╭─ DATA FOR THIS EXERCISE

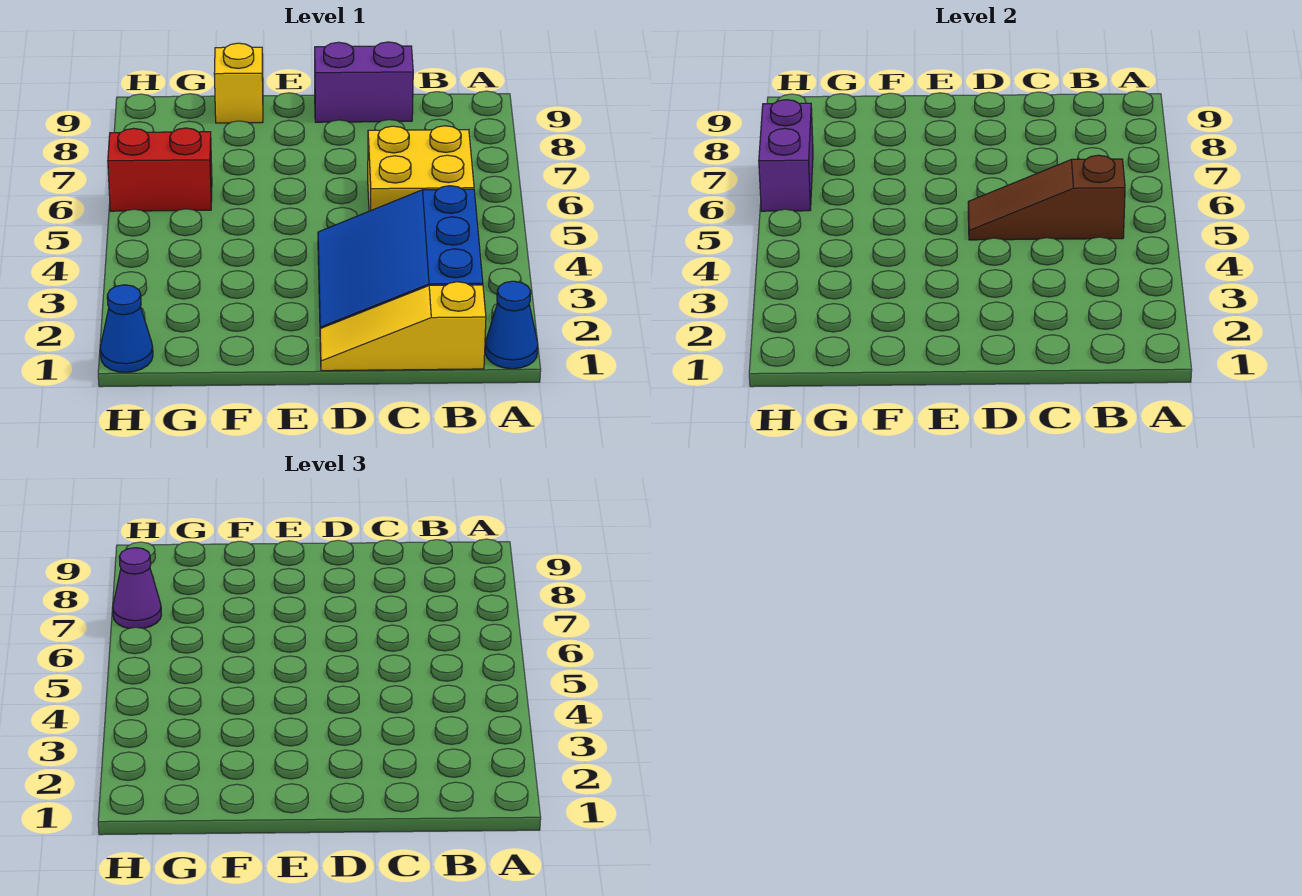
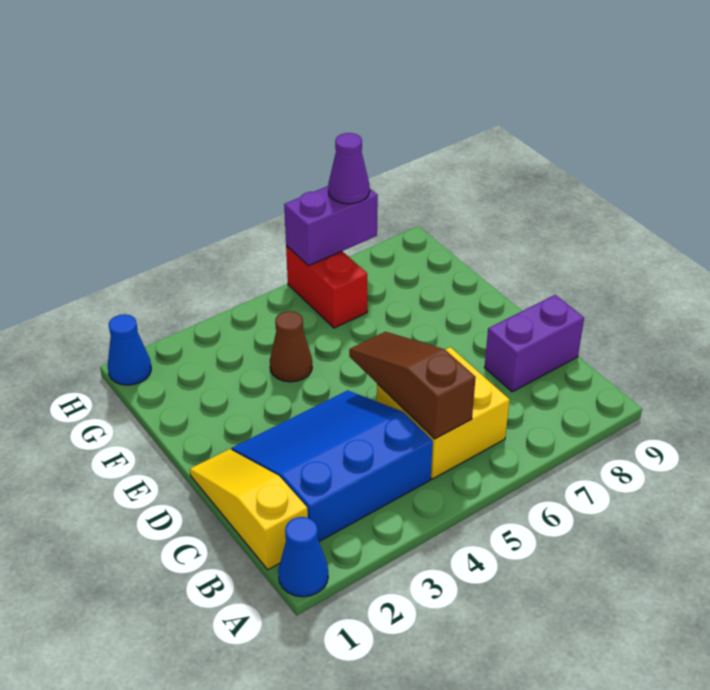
purple brick C9:D9 level 1 -> purple brick C8:C9 level 1
none -> brown cone F4 level 1
yellow brick F9 level 1 -> none

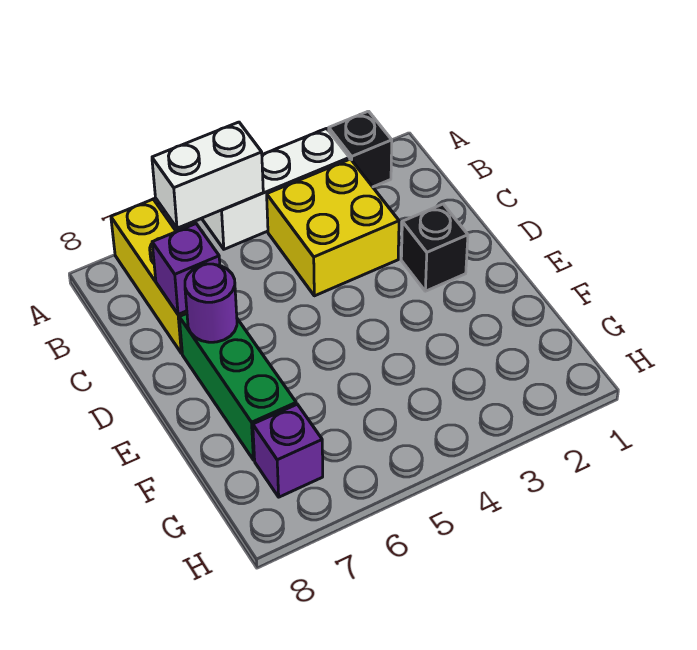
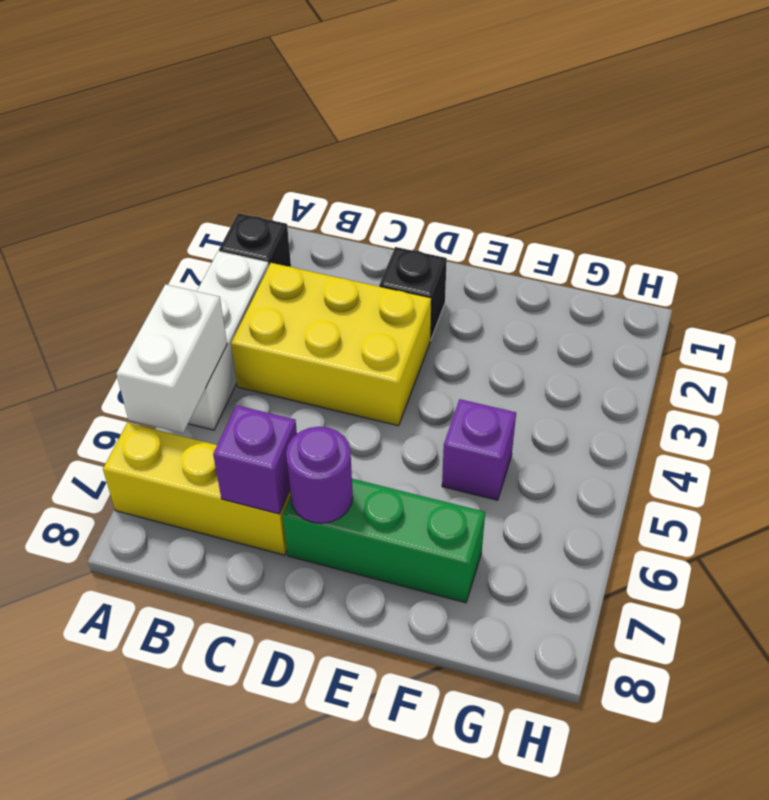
yellow brick B3:C4 level 1 -> yellow brick B3:D4 level 1
purple brick G7 level 1 -> purple brick F5 level 1

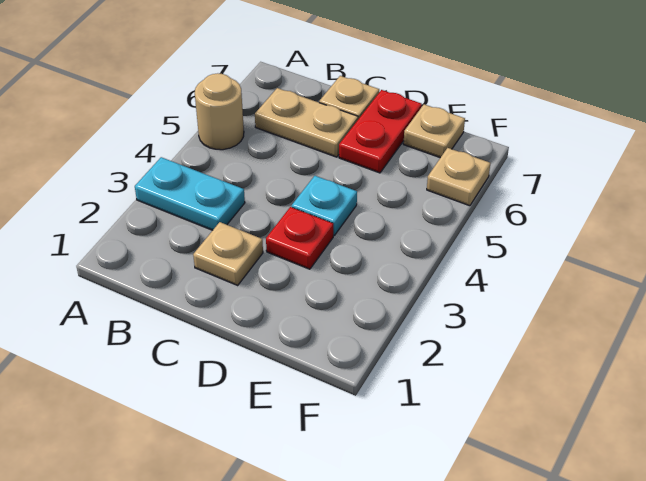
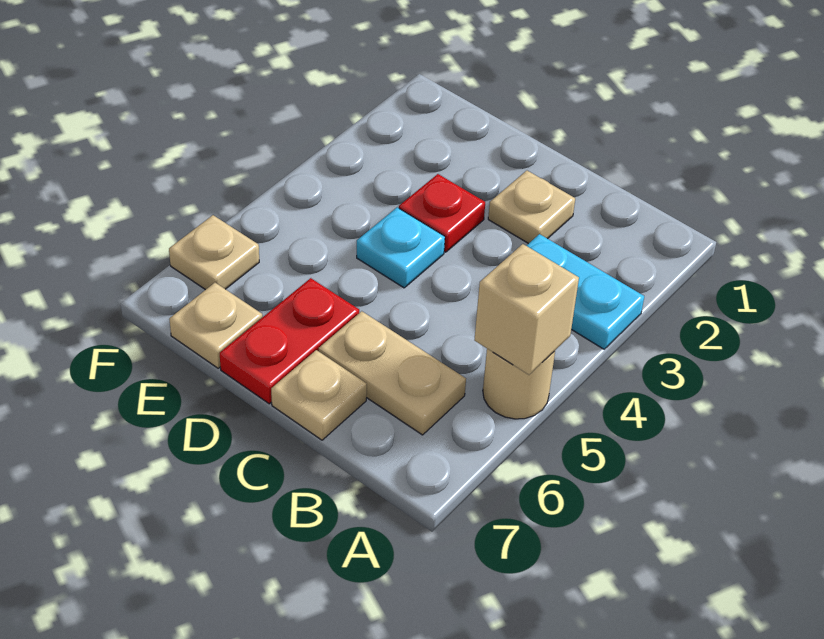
none -> tan brick A5 level 2

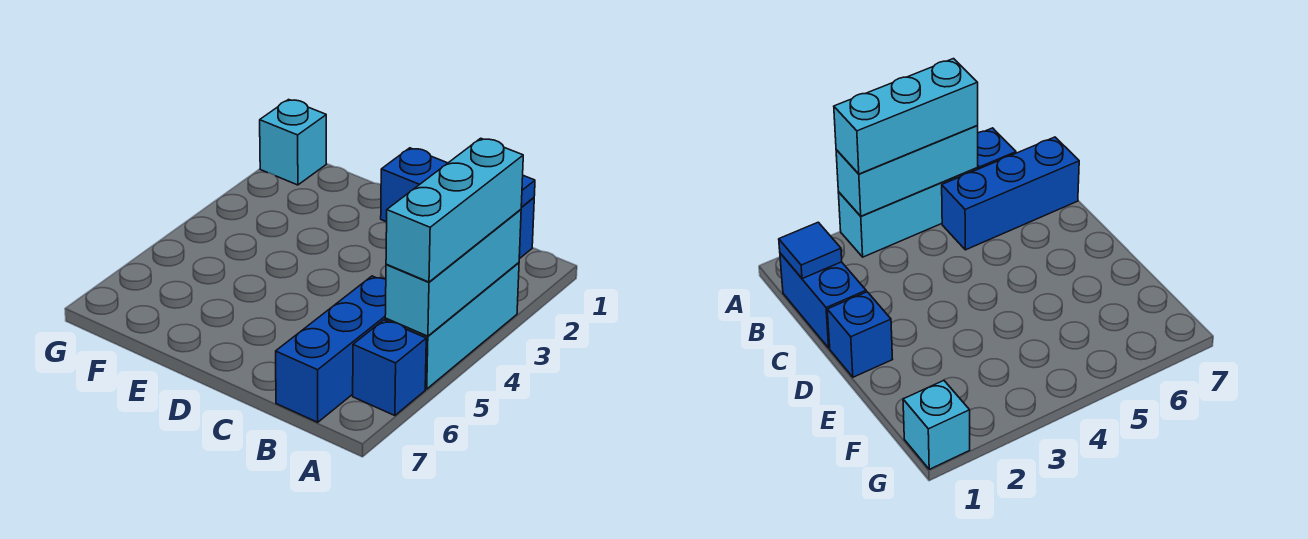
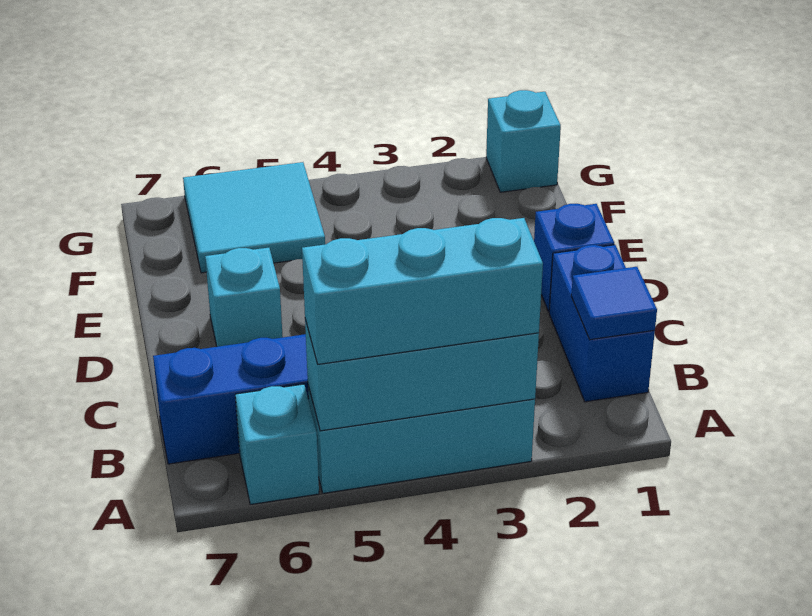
blue brick A6 level 1 -> cyan brick A6 level 1
none -> cyan brick D6 level 1
none -> cyan tile F5:G6 level 1

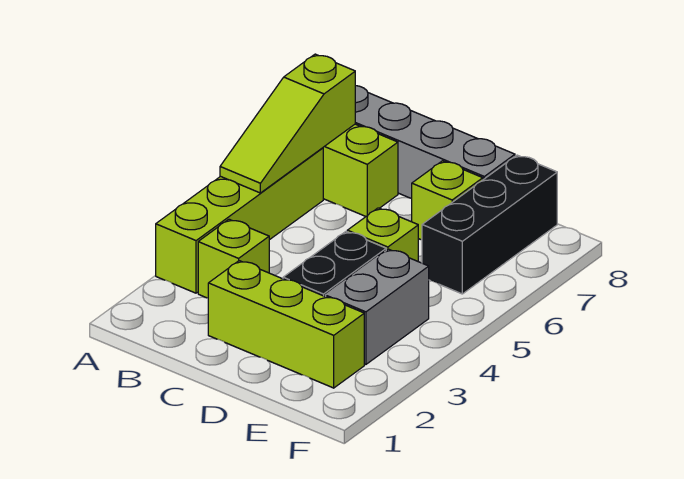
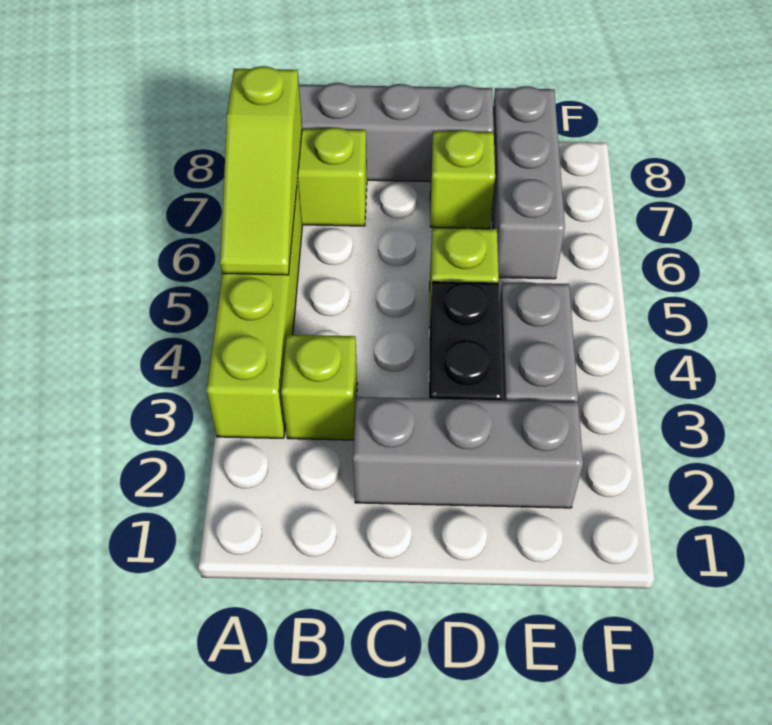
lime brick C2:E2 level 1 -> grey brick C2:E2 level 1
black brick E6:E8 level 1 -> grey brick E6:E8 level 1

╰─

• _WHAT IS BEING ASKED_
Count every line in the records that holds "grey" and give that count by itself.

• _SOLVED EXERCISE_
2